Records contained in a dataset:
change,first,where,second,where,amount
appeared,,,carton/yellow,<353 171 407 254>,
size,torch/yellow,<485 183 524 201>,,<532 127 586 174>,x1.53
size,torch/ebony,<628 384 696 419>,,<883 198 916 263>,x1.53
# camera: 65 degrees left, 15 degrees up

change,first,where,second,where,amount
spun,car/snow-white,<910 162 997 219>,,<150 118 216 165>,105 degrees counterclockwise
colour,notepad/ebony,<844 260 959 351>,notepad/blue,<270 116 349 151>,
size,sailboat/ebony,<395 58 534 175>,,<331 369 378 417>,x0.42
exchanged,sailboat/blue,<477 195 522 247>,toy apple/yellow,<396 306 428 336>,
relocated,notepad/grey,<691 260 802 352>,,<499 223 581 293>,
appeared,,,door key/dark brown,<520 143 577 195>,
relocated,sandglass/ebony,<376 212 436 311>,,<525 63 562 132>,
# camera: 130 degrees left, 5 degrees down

What the exercise asks:
What do the lines above say from the one containing "size,torch/yellow,<485 183 524" down to the one containing "size,torch/ebony,<628 384 696"? Return them exactly, both end lines included, and only them.

Written solution:
size,torch/yellow,<485 183 524 201>,,<532 127 586 174>,x1.53
size,torch/ebony,<628 384 696 419>,,<883 198 916 263>,x1.53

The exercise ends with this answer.